What the task asks:
When you give the entries again, keep every word as it stands and drop the pictures.

Data in this exercise:
= Beginning of Section =
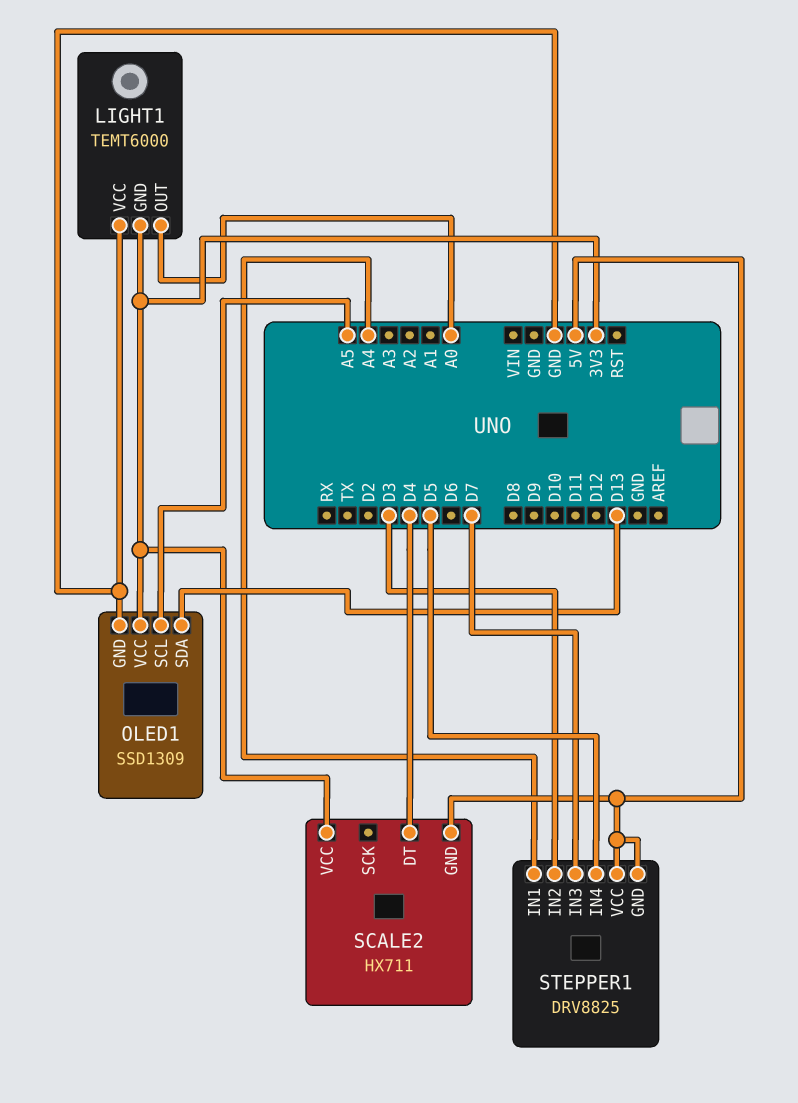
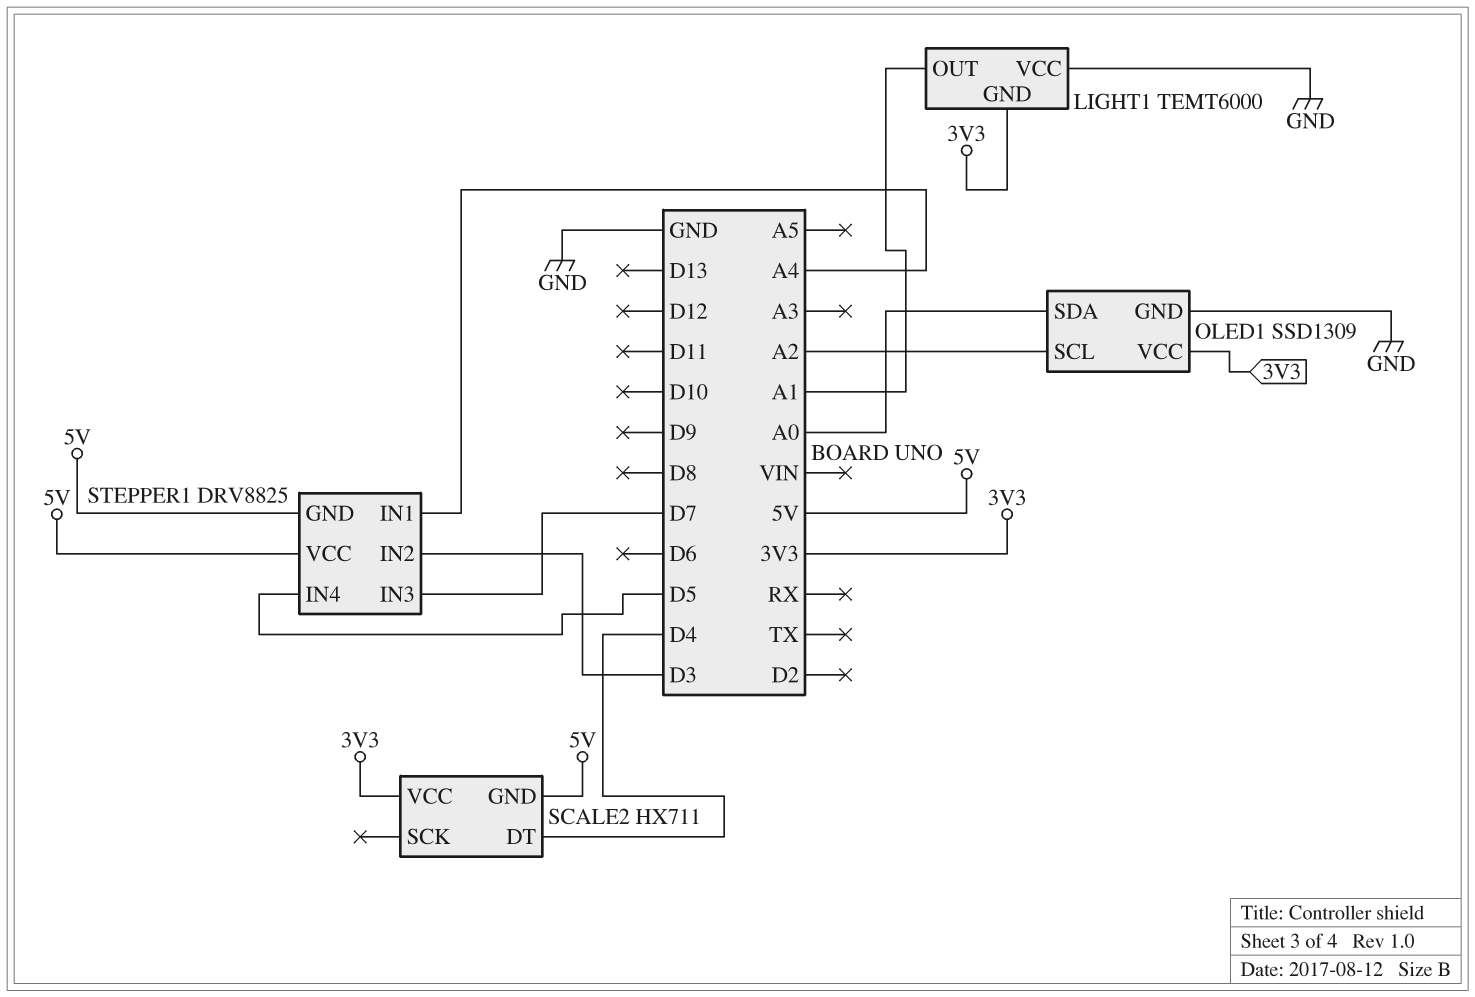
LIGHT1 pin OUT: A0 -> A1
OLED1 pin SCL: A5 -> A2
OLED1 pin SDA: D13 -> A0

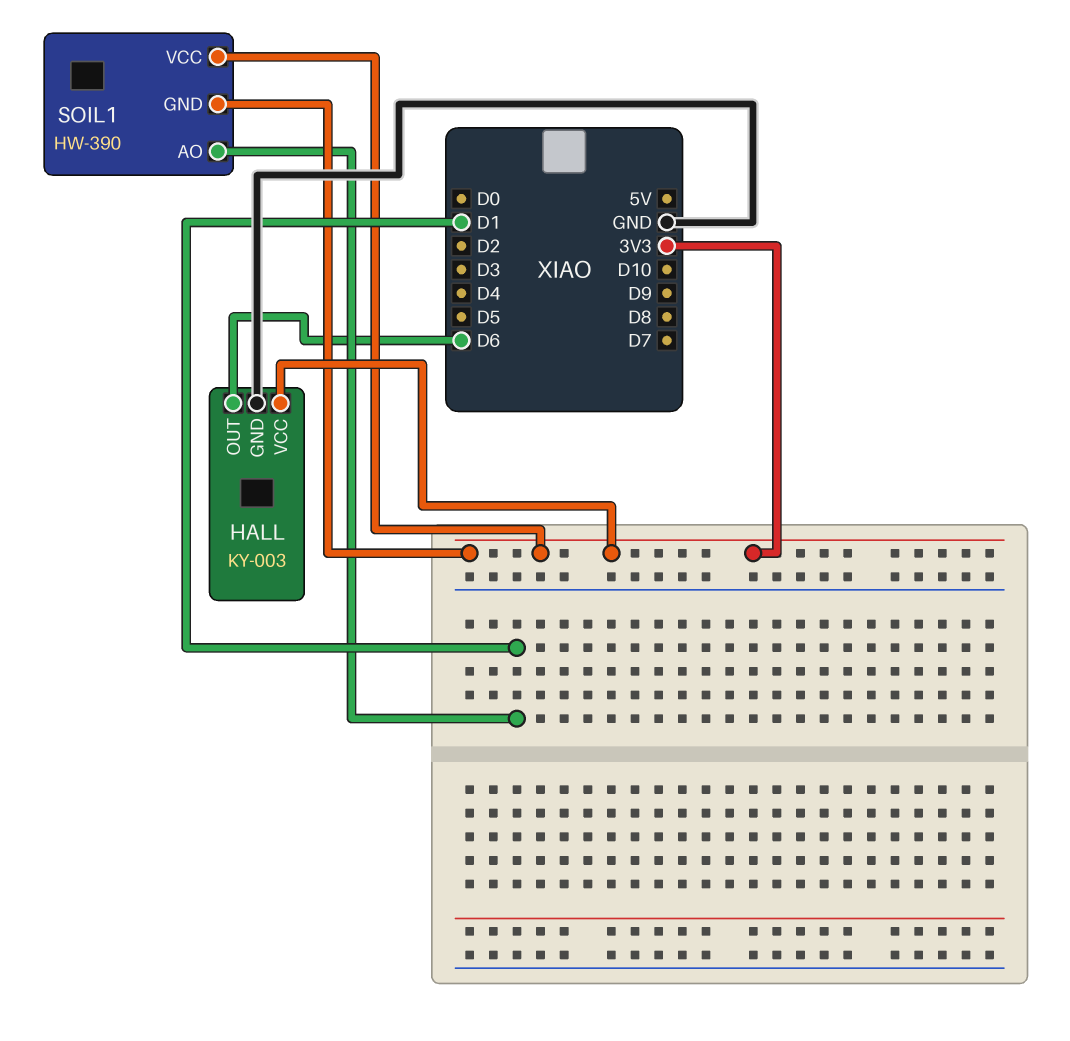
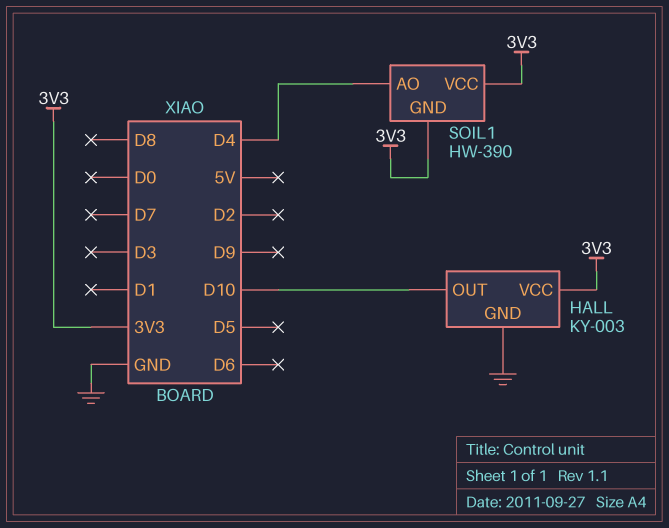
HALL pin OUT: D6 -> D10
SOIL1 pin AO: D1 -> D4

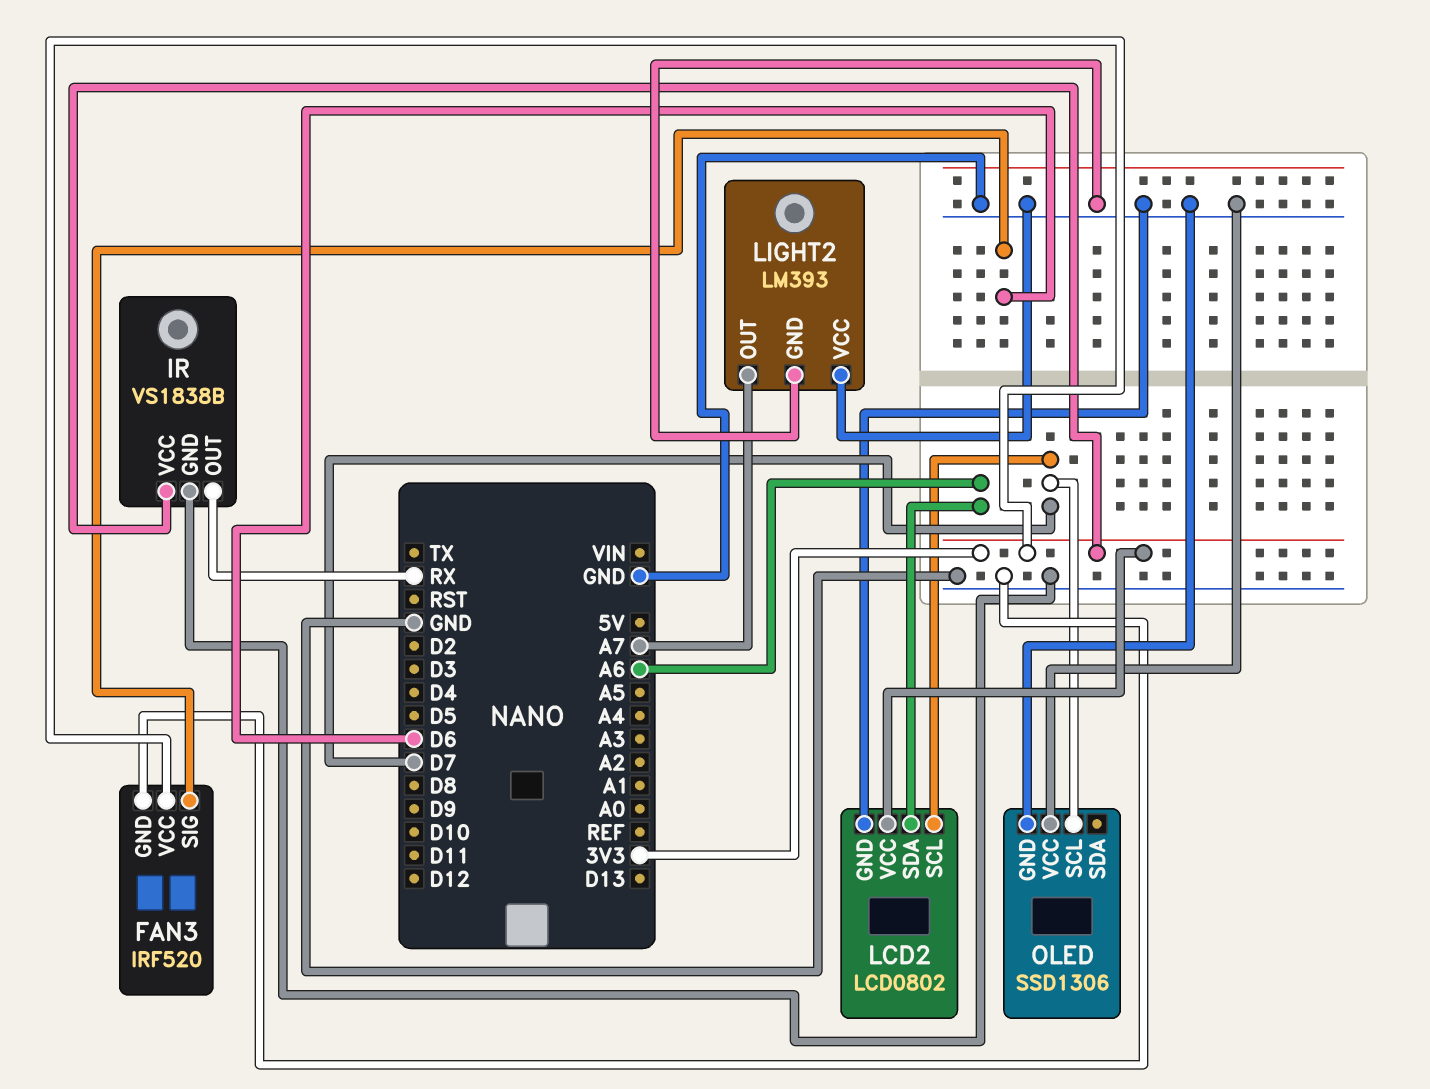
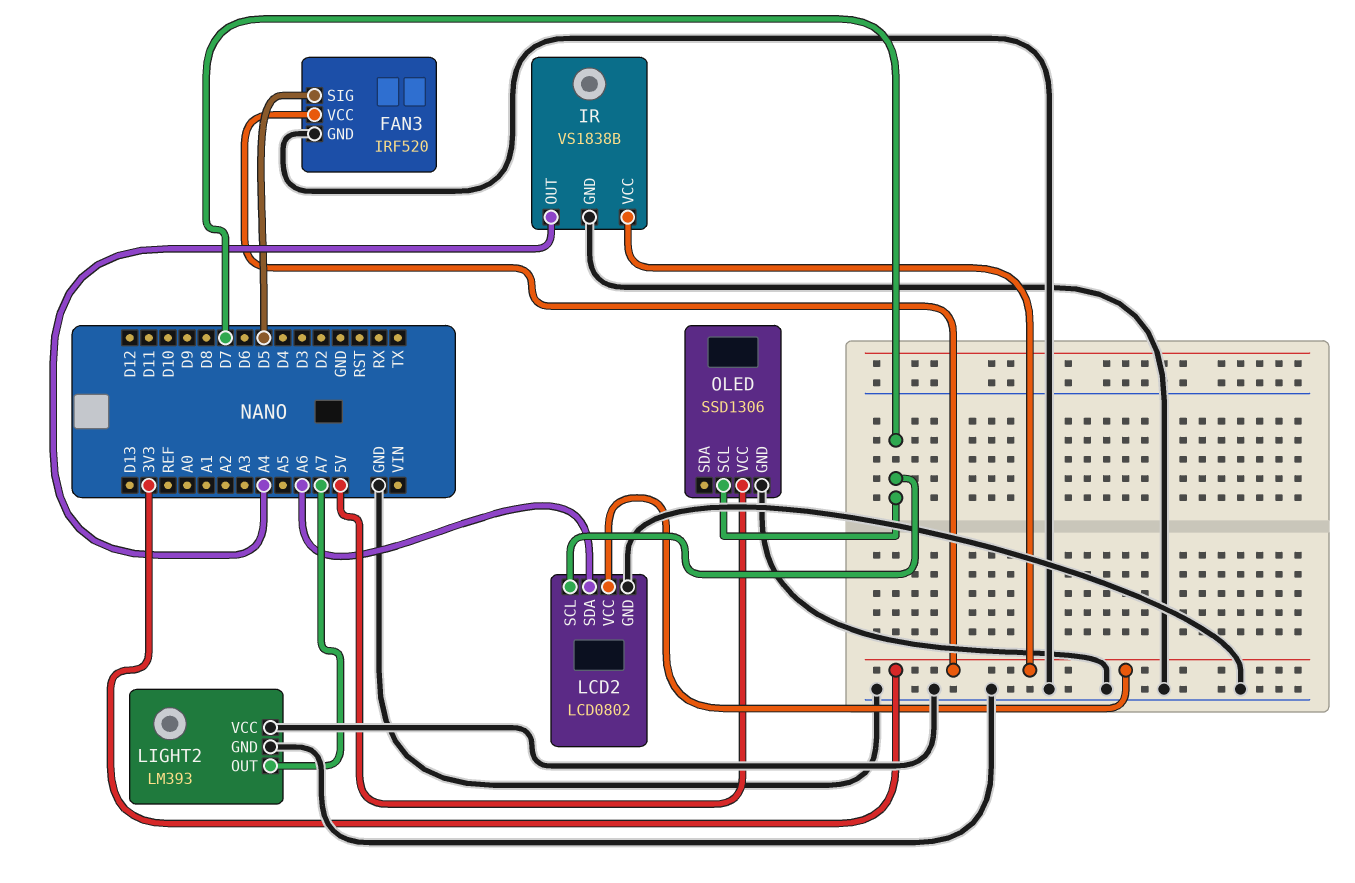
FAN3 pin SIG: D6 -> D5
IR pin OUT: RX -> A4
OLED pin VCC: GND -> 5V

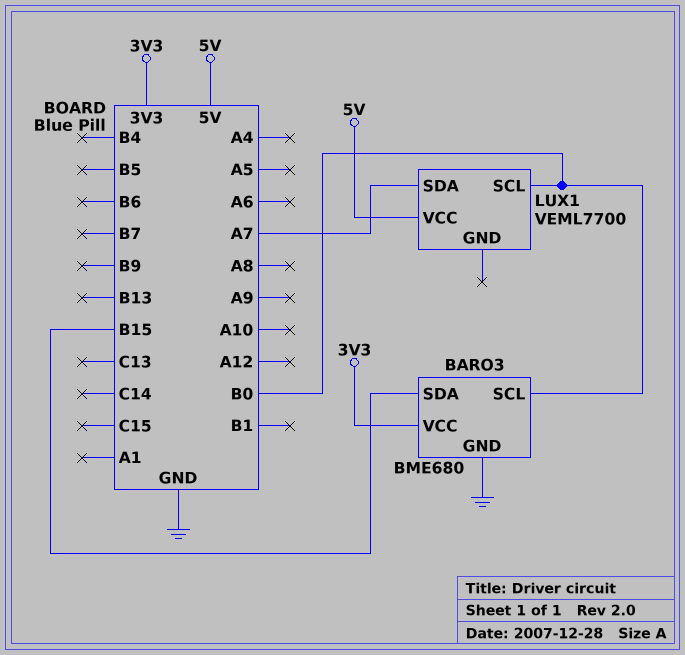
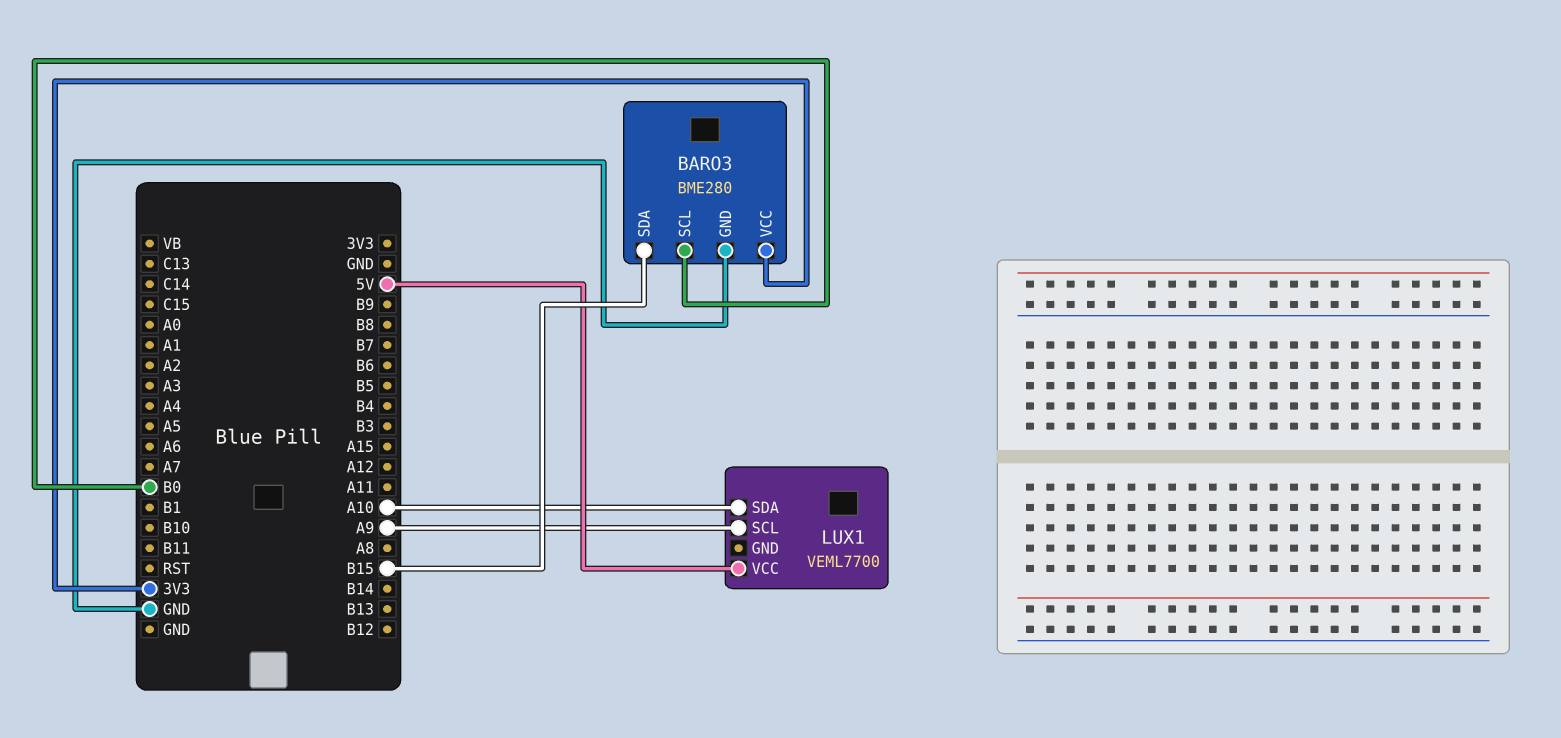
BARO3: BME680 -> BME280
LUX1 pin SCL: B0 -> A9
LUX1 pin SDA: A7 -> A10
= End of Section =
Worked solution:
LIGHT1 pin OUT: A0 -> A1
OLED1 pin SCL: A5 -> A2
OLED1 pin SDA: D13 -> A0

HALL pin OUT: D6 -> D10
SOIL1 pin AO: D1 -> D4

FAN3 pin SIG: D6 -> D5
IR pin OUT: RX -> A4
OLED pin VCC: GND -> 5V

BARO3: BME680 -> BME280
LUX1 pin SCL: B0 -> A9
LUX1 pin SDA: A7 -> A10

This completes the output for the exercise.